→ **DATA EXTRACTS**
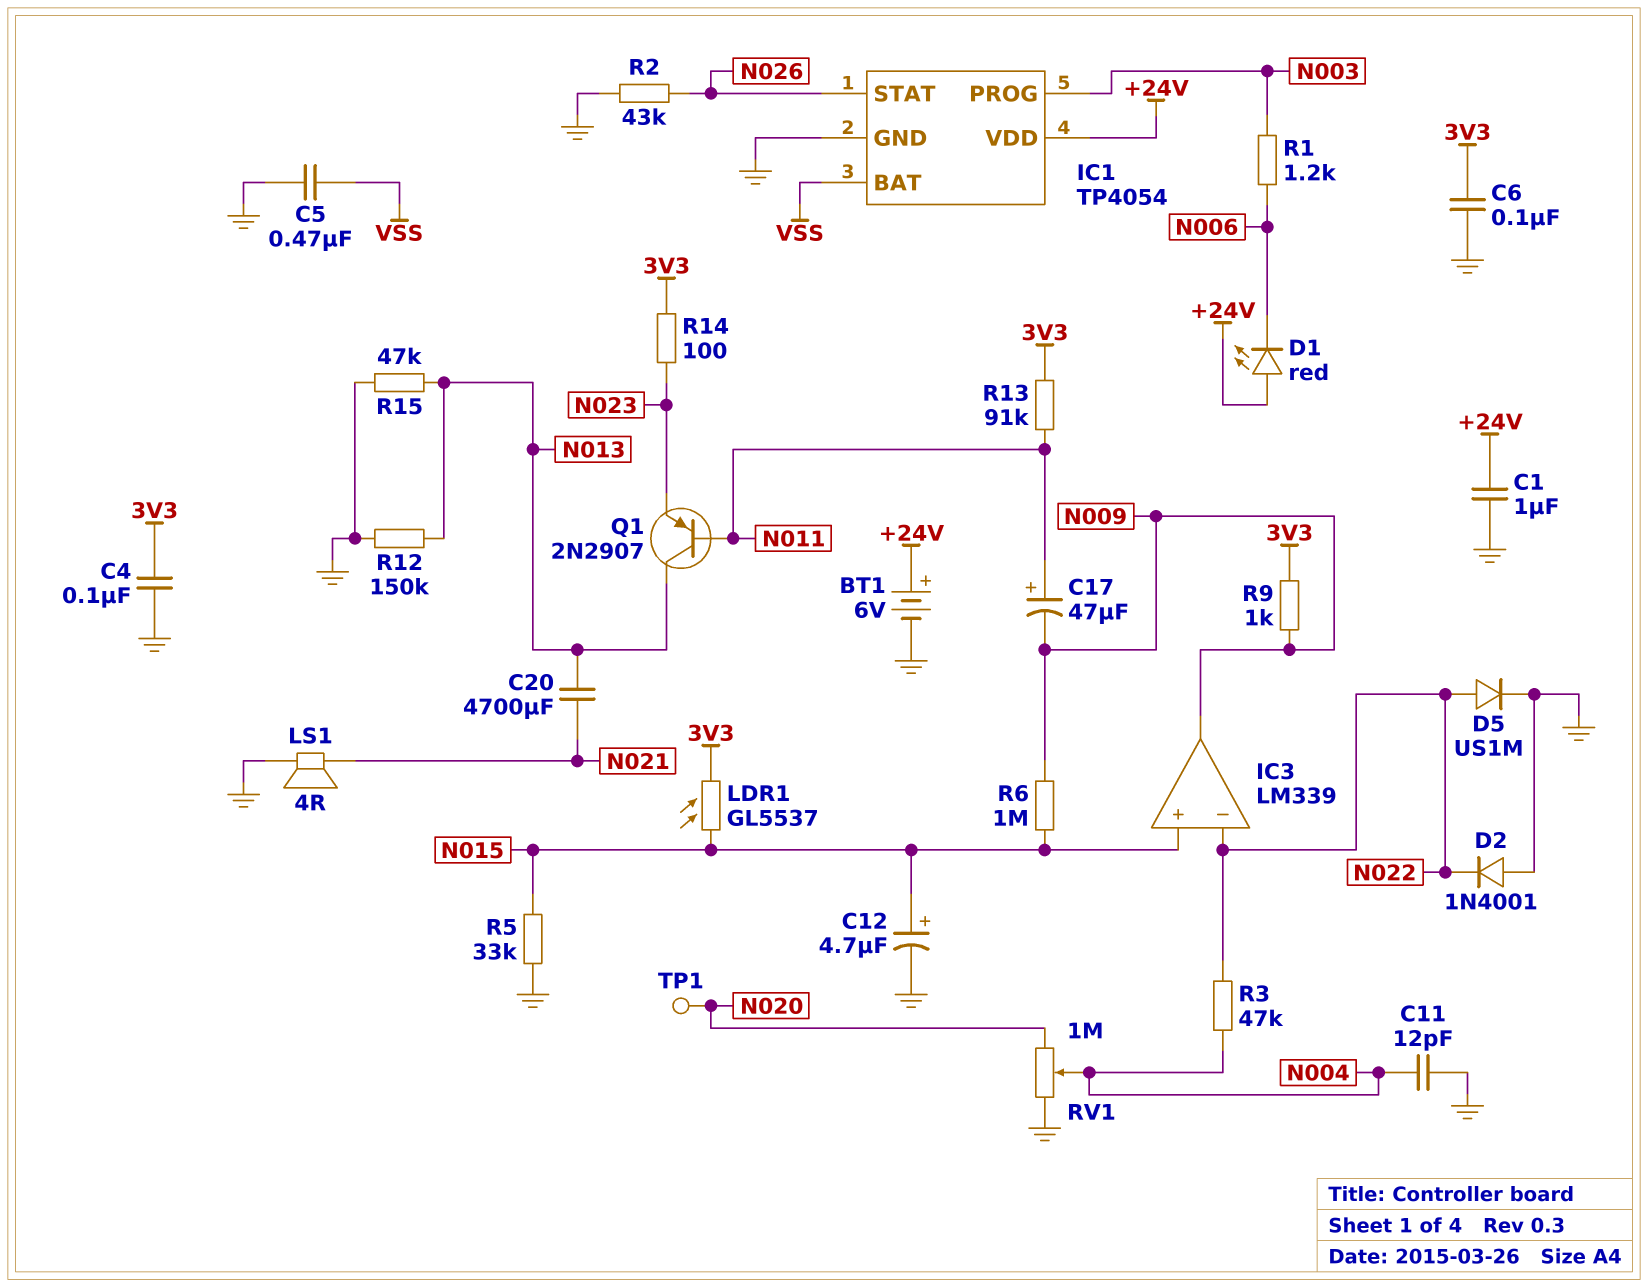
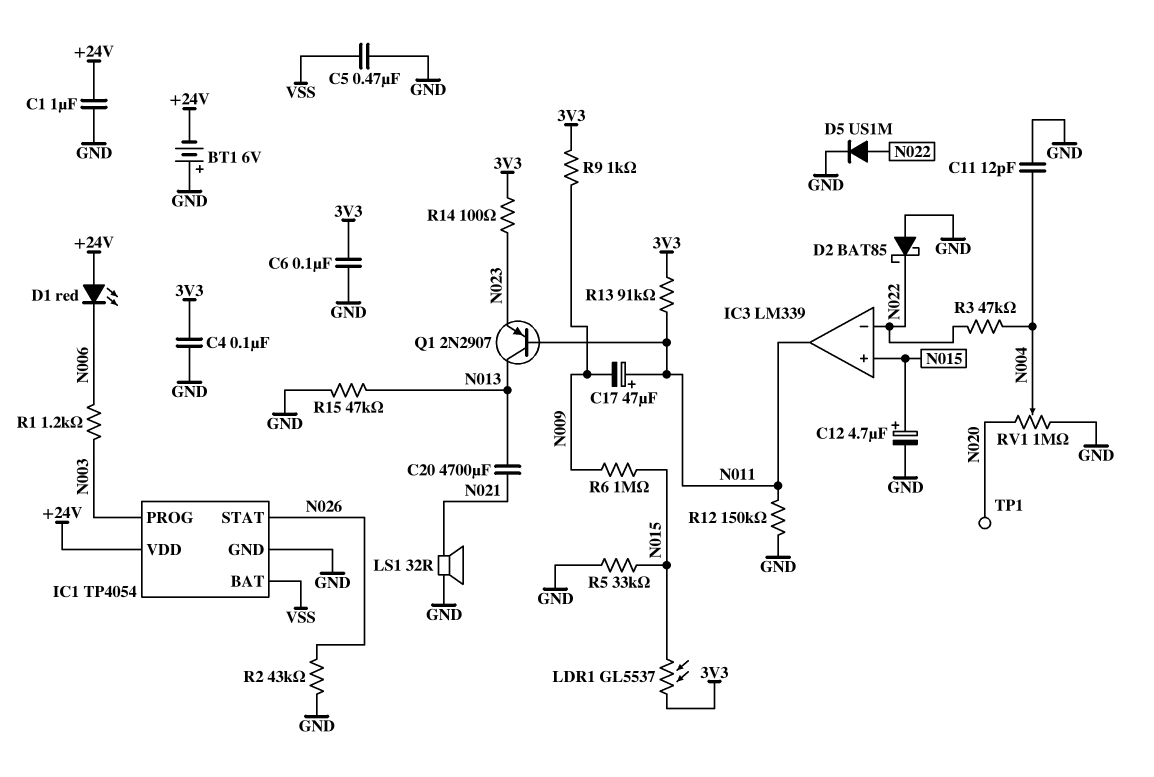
BT1: 6V (plus +24V, minus GND) -> 6V (plus GND, minus +24V)
D2: diode 1N4001 (A GND, K N022) -> schottky BAT85 (A GND, K N022)
IC3 pin out: N009 -> N011
LS1: speaker 4R (GND, N021) -> speaker 32R (GND, N021)
R12: 150k (GND, N013) -> 150k (GND, N011)

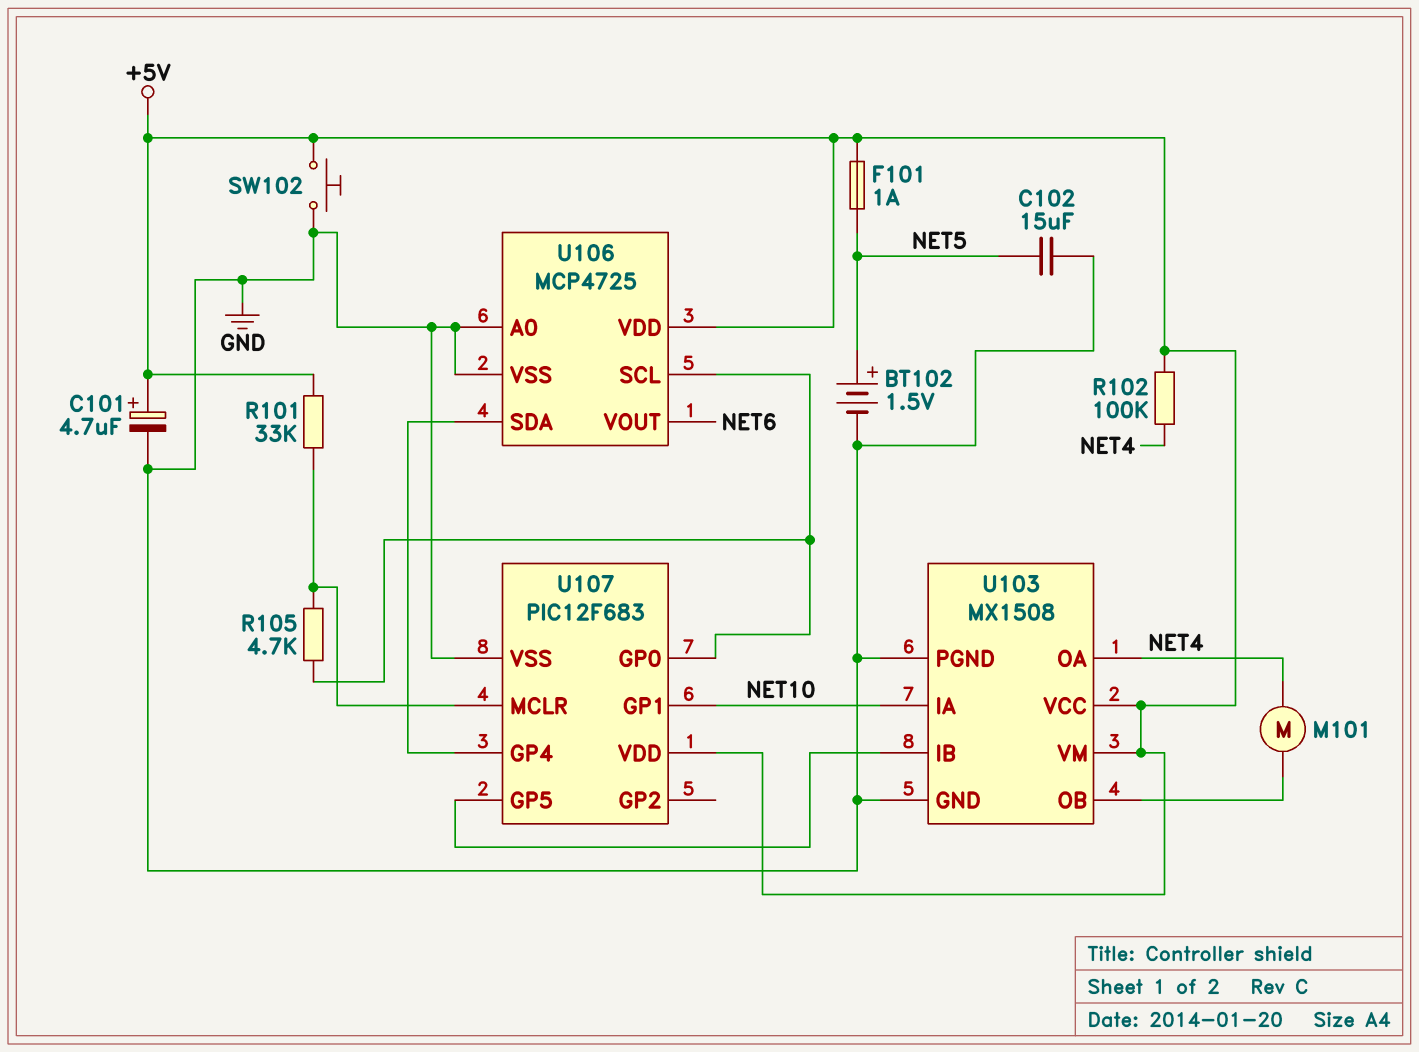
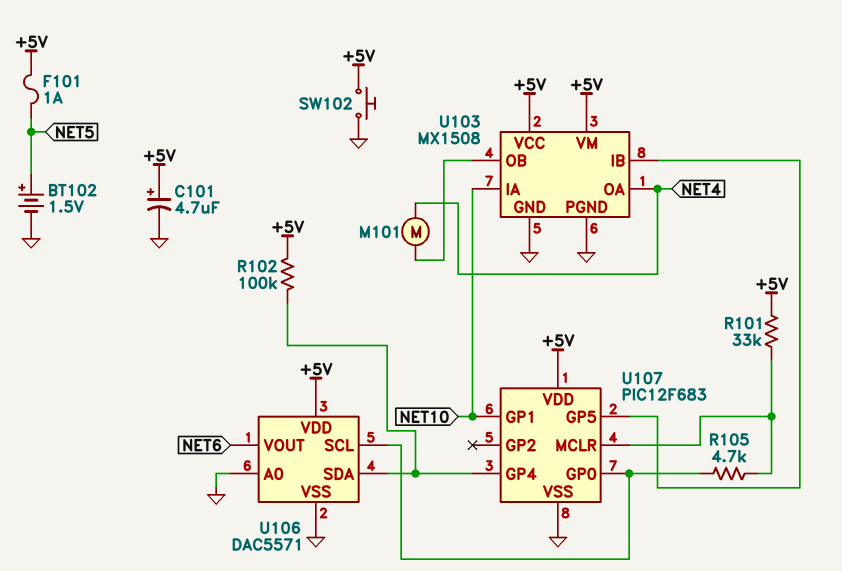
C102: 15uF (GND, NET5) -> none
R102: 100k (+5V, NET4) -> 100k (+5V, U106/SDA)
U106: MCP4725 -> DAC5571

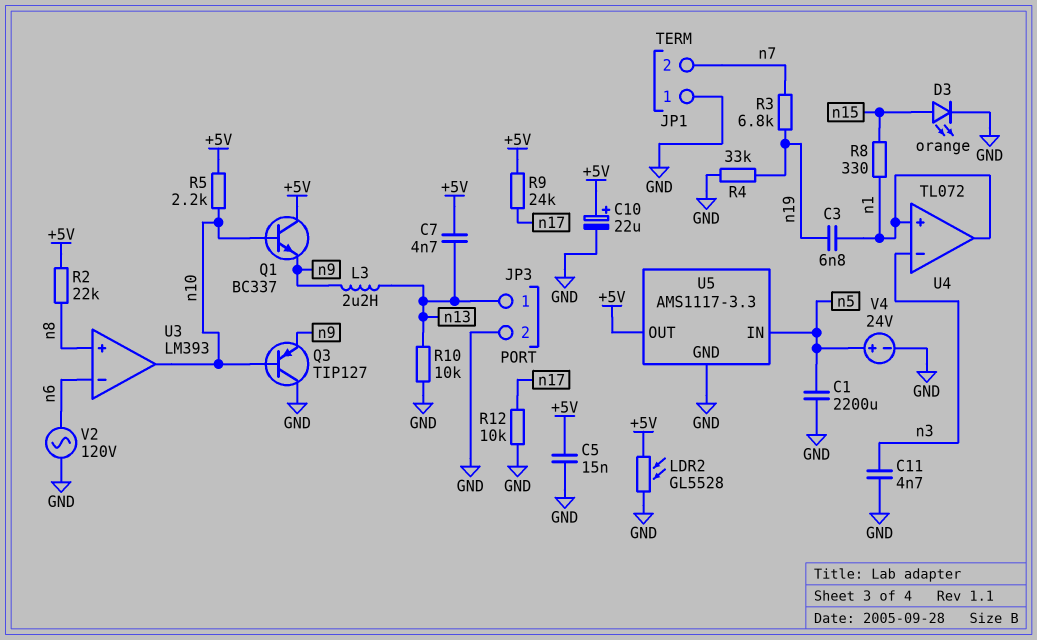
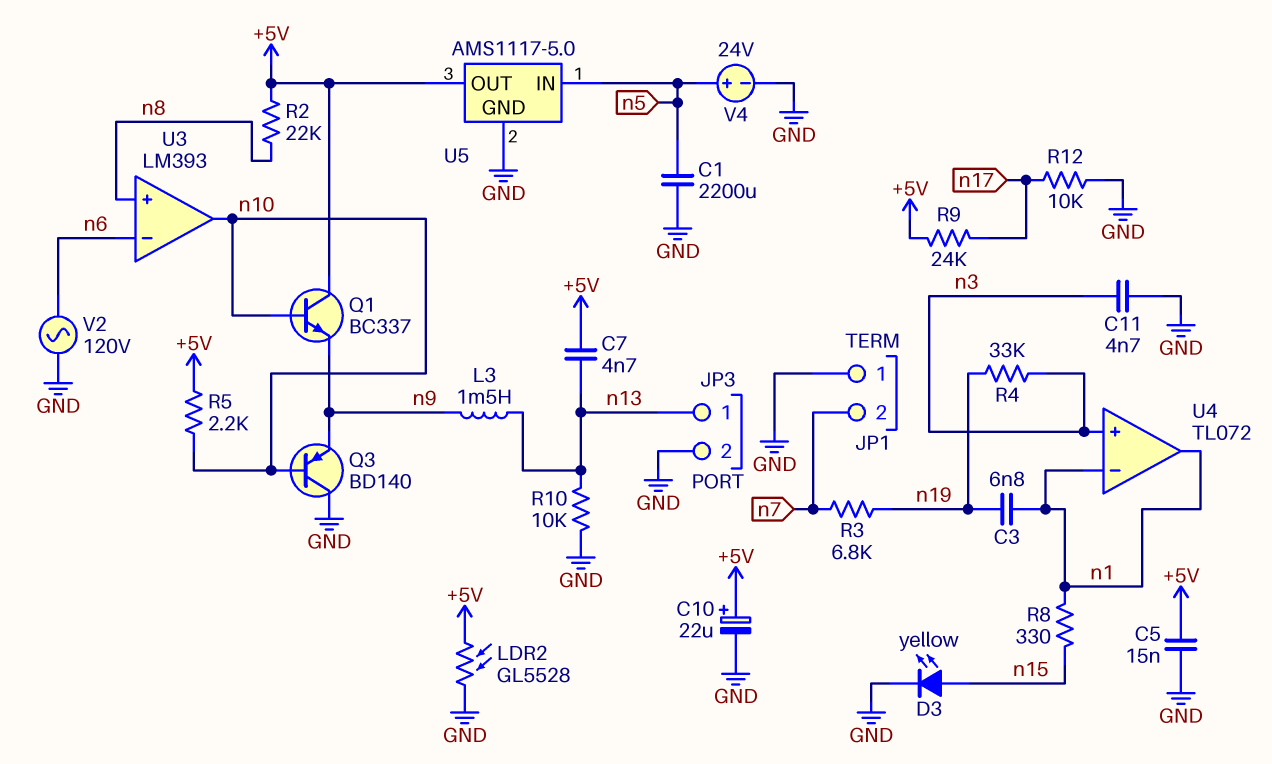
D3: LED orange (A n15, K GND) -> LED yellow (A n15, K GND)
L3: 2.2uH (n9, n13) -> 1.5mH (n9, n13)
Q3: PNP TIP127 (B n10, C GND, E n9) -> PNP BD140 (B n10, C GND, E n9)
R4: 33k (GND, n19) -> 33k (n3, n19)
U4 pin in+: n1 -> n3
U4 pin in-: n3 -> n1
U5: AMS1117-3.3 -> AMS1117-5.0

→ **WHAT THE TASK ASKS**
Look above for the line containing "C102: 15uF (GND, NET5) -> none" and the line containing "L3: 2.2uH (n9, n13) -> 1.5mH (n9, n13)", then reproduce both and everything between them exactly, pictures omitted.

→ **FINISHED TASK**
C102: 15uF (GND, NET5) -> none
R102: 100k (+5V, NET4) -> 100k (+5V, U106/SDA)
U106: MCP4725 -> DAC5571

D3: LED orange (A n15, K GND) -> LED yellow (A n15, K GND)
L3: 2.2uH (n9, n13) -> 1.5mH (n9, n13)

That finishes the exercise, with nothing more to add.